> **Task to carry out**
Repeat each entry exactly and drop the pictures.

————————

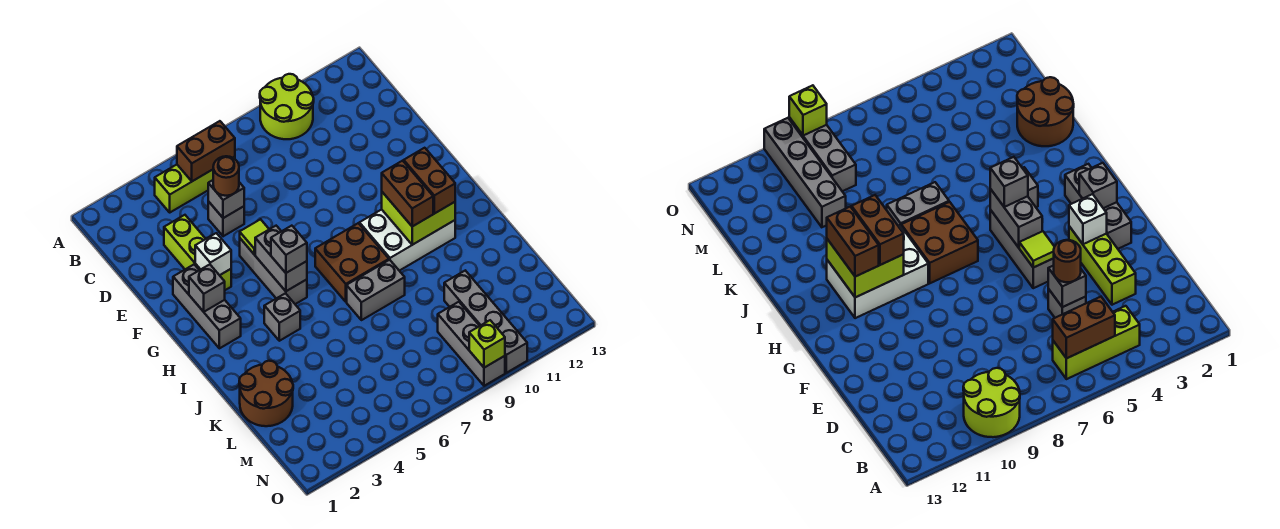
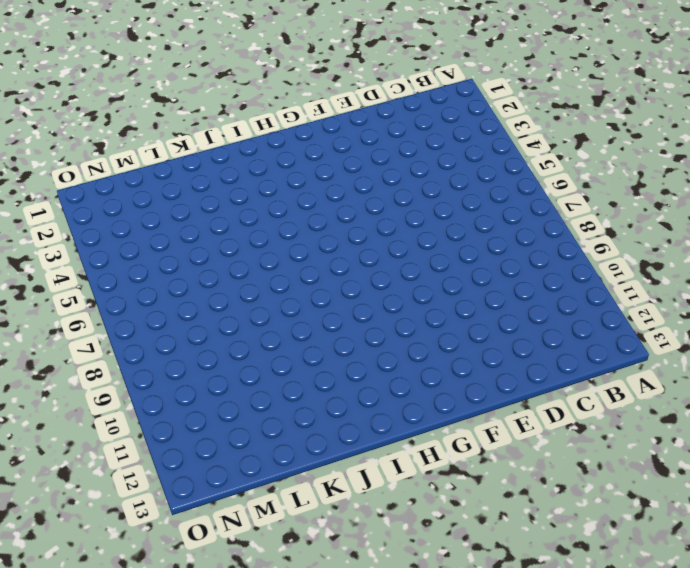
none -> lime 2x2 round brick [260,74,314,139]
none -> lime 1x3 brick [155,157,235,212]
none -> lime 1x3 brick [164,215,231,290]

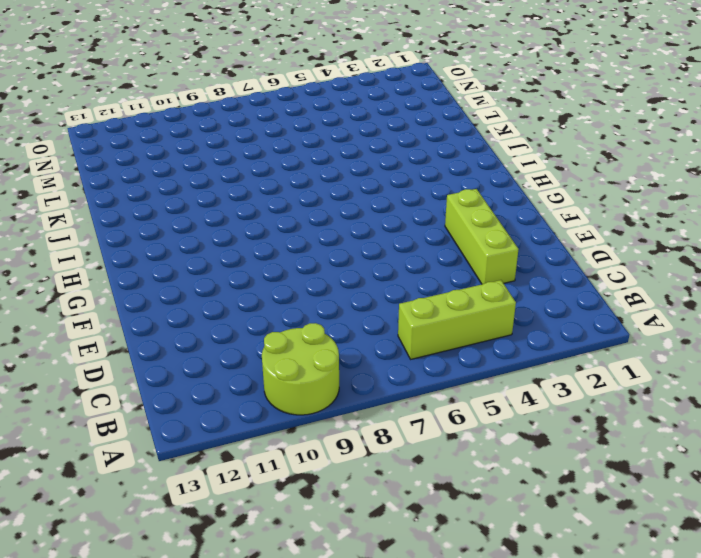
none -> grey 1x1 brick [208,201,244,236]
none -> grey 1x3 brick [173,265,241,348]
none -> grey 1x3 brick [240,239,307,304]

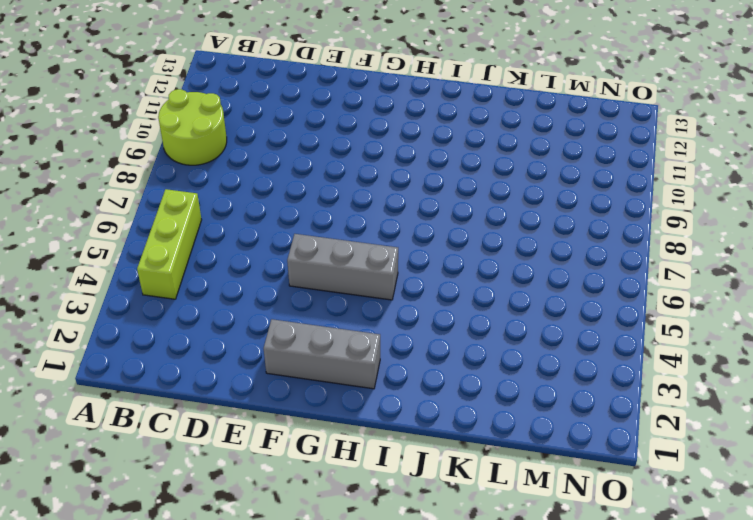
none -> lime 1x3 brick [164,215,231,290]
none -> grey 1x1 brick [208,201,244,236]
none -> brown 2x2 brick [315,223,389,302]

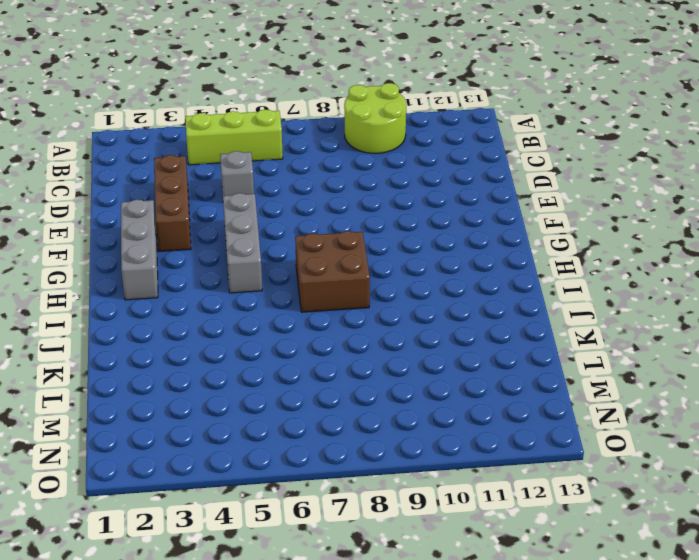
brown 1x3 brick [154,155,191,252] -> lime 1x3 brick [164,215,231,290]
none -> white 2x3 brick [359,209,455,271]
none -> grey 1x1 brick [264,293,300,341]
none -> grey 1x2 brick [347,260,405,320]

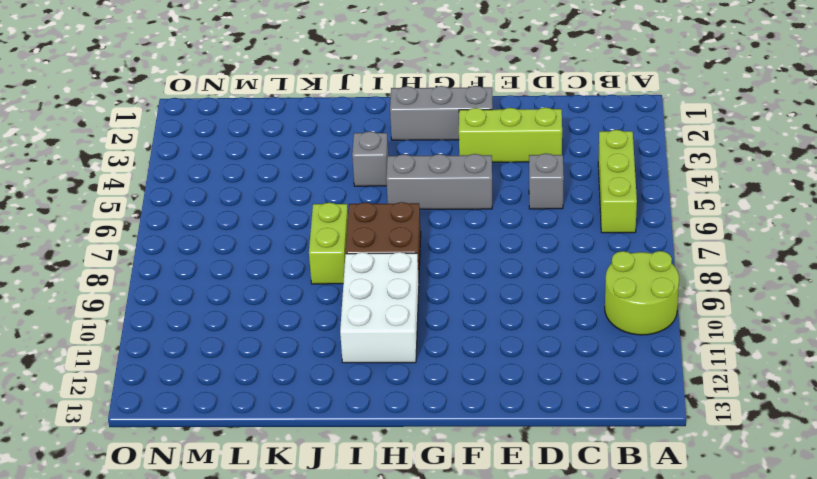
lime 1x2 brick [309,203,348,284] -> grey 1x2 brick [347,260,405,320]
none -> brown 2x2 round brick [239,361,293,426]
none -> grey 1x4 brick [444,271,527,373]
none -> grey 1x3 brick [438,302,505,386]

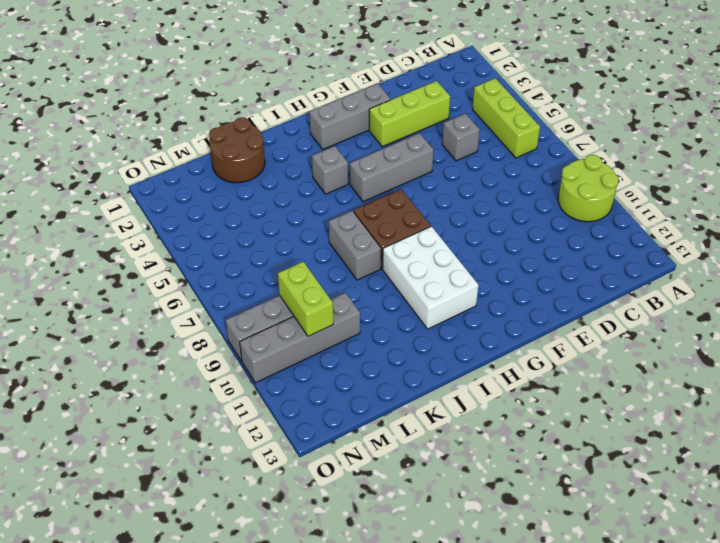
lime 1x2 brick [278,262,333,336] -> none
none -> brown 1x2 brick [177,121,235,181]
none -> grey 1x1 brick [208,180,244,218]
none -> white 1x1 brick [195,233,231,275]

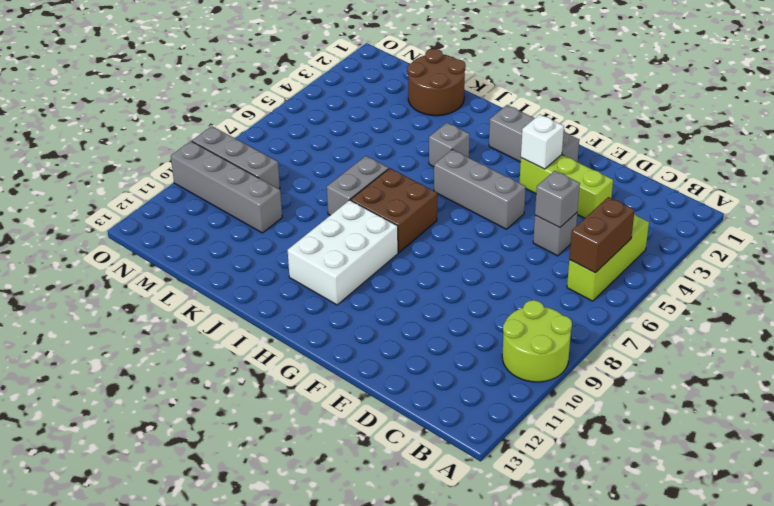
none -> lime 1x1 tile [240,219,269,255]
none -> grey 1x1 brick [189,264,225,312]
none -> grey 1x2 brick [255,226,307,291]

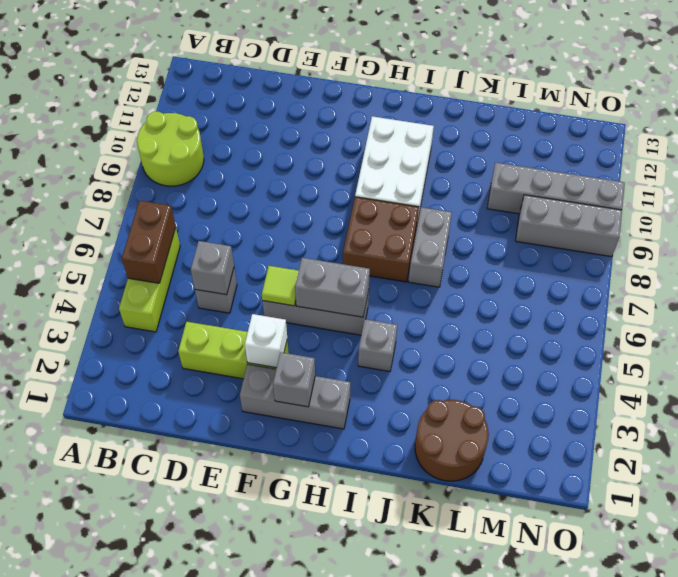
none -> lime 2x2 brick [382,192,455,245]
none -> lime 1x1 brick [469,320,505,368]
none -> brown 1x1 round brick [213,156,239,196]

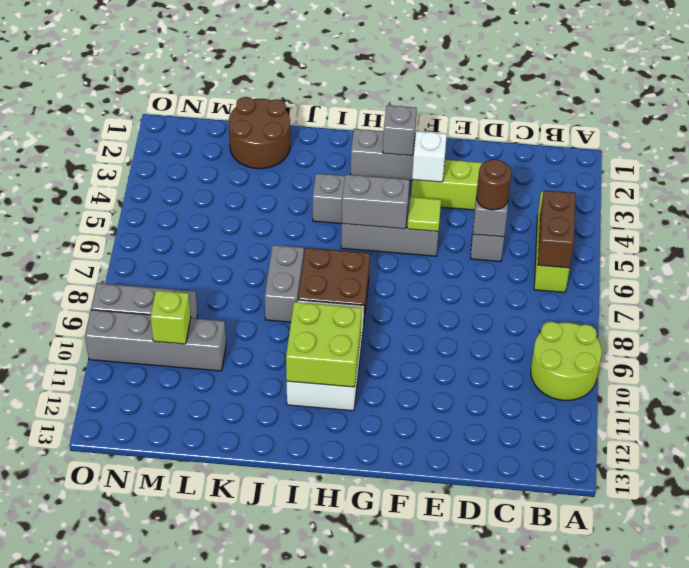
lime 1x1 brick [151,290,191,344] -> lime 1x1 brick moved to [469,320,505,368]
none -> grey 1x1 brick [271,226,307,273]
none -> brown 1x2 brick [382,161,433,227]
none -> brown 1x2 brick [404,148,455,214]

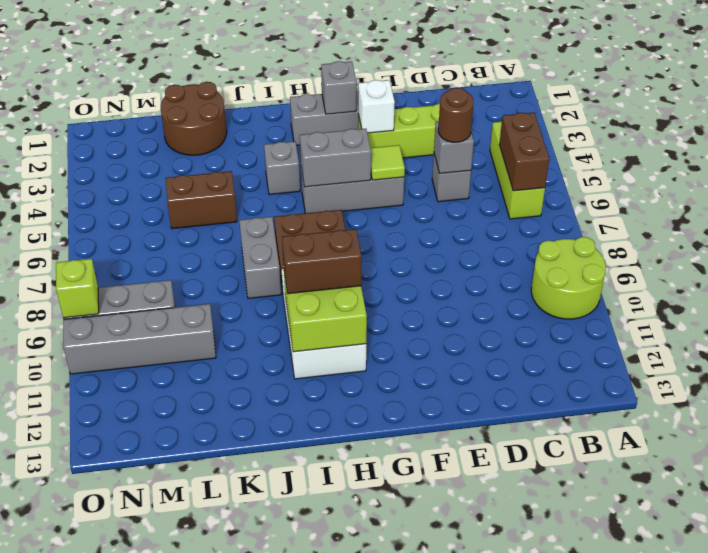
brown 1x2 brick [166,171,237,229] -> brown 1x2 brick moved to [404,148,455,214]
none -> grey 1x1 brick [271,226,307,273]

————————

> **Response**
none -> lime 2x2 round brick [260,74,314,139]
none -> lime 1x3 brick [155,157,235,212]
none -> lime 1x3 brick [164,215,231,290]

none -> grey 1x1 brick [208,201,244,236]
none -> grey 1x3 brick [173,265,241,348]
none -> grey 1x3 brick [240,239,307,304]

none -> lime 1x3 brick [164,215,231,290]
none -> grey 1x1 brick [208,201,244,236]
none -> brown 2x2 brick [315,223,389,302]

brown 1x3 brick [154,155,191,252] -> lime 1x3 brick [164,215,231,290]
none -> white 2x3 brick [359,209,455,271]
none -> grey 1x1 brick [264,293,300,341]
none -> grey 1x2 brick [347,260,405,320]

lime 1x2 brick [309,203,348,284] -> grey 1x2 brick [347,260,405,320]
none -> brown 2x2 round brick [239,361,293,426]
none -> grey 1x4 brick [444,271,527,373]
none -> grey 1x3 brick [438,302,505,386]

lime 1x2 brick [278,262,333,336] -> none
none -> brown 1x2 brick [177,121,235,181]
none -> grey 1x1 brick [208,180,244,218]
none -> white 1x1 brick [195,233,231,275]

none -> lime 1x1 tile [240,219,269,255]
none -> grey 1x1 brick [189,264,225,312]
none -> grey 1x2 brick [255,226,307,291]

none -> lime 2x2 brick [382,192,455,245]
none -> lime 1x1 brick [469,320,505,368]
none -> brown 1x1 round brick [213,156,239,196]

lime 1x1 brick [151,290,191,344] -> lime 1x1 brick moved to [469,320,505,368]
none -> grey 1x1 brick [271,226,307,273]
none -> brown 1x2 brick [382,161,433,227]
none -> brown 1x2 brick [404,148,455,214]

brown 1x2 brick [166,171,237,229] -> brown 1x2 brick moved to [404,148,455,214]
none -> grey 1x1 brick [271,226,307,273]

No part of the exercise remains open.